● **Do this**: Revise the stretch of material from the beginning through the line containing "Laurent [753, 543]" so that "kennels" becomes "stables", and leave every other part as it is. Return only that revised stretch.

● **Record list**:
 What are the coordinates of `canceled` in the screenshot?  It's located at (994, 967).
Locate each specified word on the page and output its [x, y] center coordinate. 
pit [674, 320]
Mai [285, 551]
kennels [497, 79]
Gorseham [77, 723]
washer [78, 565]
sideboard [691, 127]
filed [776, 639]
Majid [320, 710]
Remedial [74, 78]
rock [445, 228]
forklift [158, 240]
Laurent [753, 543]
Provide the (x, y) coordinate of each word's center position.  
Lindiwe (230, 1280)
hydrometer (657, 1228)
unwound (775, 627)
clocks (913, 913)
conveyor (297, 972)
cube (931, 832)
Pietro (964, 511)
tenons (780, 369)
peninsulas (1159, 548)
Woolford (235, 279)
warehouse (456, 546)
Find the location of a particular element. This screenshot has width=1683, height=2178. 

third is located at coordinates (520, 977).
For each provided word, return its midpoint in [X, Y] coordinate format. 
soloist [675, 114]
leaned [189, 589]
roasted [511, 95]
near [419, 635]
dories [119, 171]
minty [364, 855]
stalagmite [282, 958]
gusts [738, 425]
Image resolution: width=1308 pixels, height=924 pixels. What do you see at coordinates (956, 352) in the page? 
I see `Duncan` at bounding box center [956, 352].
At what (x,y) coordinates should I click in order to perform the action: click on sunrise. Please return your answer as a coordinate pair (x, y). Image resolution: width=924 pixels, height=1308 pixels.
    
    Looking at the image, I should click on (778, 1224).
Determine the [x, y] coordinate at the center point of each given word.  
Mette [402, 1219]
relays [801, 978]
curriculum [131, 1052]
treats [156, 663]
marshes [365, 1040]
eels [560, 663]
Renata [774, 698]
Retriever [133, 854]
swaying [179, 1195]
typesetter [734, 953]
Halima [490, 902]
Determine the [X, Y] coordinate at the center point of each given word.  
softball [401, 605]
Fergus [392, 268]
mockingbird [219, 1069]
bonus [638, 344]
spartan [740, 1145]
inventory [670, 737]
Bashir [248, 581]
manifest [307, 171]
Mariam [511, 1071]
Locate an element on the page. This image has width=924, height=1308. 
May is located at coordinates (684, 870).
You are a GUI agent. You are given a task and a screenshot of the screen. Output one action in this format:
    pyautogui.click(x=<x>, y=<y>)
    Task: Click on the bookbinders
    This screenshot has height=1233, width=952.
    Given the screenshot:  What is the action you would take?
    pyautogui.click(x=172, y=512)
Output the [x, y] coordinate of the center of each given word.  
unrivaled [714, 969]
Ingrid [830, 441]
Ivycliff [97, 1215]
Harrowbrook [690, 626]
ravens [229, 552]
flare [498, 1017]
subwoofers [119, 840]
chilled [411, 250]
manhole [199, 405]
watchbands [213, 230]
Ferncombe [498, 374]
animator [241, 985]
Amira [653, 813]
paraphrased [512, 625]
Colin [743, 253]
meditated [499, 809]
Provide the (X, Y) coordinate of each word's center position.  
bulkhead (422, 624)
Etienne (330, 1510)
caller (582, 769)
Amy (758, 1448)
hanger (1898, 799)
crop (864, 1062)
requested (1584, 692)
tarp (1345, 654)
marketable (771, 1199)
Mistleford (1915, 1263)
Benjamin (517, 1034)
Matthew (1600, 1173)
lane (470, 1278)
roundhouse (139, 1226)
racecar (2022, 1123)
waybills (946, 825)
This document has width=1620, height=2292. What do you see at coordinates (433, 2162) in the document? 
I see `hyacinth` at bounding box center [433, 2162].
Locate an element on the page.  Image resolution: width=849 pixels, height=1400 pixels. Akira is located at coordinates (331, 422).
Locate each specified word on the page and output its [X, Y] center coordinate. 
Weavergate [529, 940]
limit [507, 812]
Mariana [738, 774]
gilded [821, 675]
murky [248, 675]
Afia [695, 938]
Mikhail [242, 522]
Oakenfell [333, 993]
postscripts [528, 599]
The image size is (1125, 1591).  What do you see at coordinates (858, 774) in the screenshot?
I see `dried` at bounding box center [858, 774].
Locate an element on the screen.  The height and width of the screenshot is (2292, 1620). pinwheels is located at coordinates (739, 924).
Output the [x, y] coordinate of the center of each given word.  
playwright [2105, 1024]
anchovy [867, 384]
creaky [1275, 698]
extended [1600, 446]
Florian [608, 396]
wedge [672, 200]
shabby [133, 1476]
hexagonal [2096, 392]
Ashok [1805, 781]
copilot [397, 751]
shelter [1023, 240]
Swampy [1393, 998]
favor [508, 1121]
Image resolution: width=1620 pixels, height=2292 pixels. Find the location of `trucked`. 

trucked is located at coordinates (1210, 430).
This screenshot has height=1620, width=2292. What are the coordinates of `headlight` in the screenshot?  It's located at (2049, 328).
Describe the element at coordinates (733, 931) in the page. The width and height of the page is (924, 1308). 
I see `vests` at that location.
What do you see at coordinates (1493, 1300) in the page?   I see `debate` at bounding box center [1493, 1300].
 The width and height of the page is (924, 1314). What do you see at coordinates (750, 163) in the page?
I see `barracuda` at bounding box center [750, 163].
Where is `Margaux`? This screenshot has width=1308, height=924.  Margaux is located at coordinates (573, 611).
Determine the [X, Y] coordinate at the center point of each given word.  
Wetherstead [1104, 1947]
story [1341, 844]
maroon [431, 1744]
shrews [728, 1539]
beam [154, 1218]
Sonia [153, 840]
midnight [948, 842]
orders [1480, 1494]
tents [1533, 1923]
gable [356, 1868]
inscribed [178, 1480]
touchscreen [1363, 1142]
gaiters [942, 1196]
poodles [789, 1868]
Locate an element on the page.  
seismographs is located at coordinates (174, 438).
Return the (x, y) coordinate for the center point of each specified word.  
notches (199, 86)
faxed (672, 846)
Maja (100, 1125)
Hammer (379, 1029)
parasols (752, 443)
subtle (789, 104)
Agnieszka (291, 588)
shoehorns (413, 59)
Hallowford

● **Exercise answer**:
 What are the coordinates of `canceled` in the screenshot?  It's located at (994, 967).
Locate each specified word on the page and output its [x, y] center coordinate. 
pit [674, 320]
Mai [285, 551]
stables [497, 79]
Gorseham [77, 723]
washer [78, 565]
sideboard [691, 127]
filed [776, 639]
Majid [320, 710]
Remedial [74, 78]
rock [445, 228]
forklift [158, 240]
Laurent [753, 543]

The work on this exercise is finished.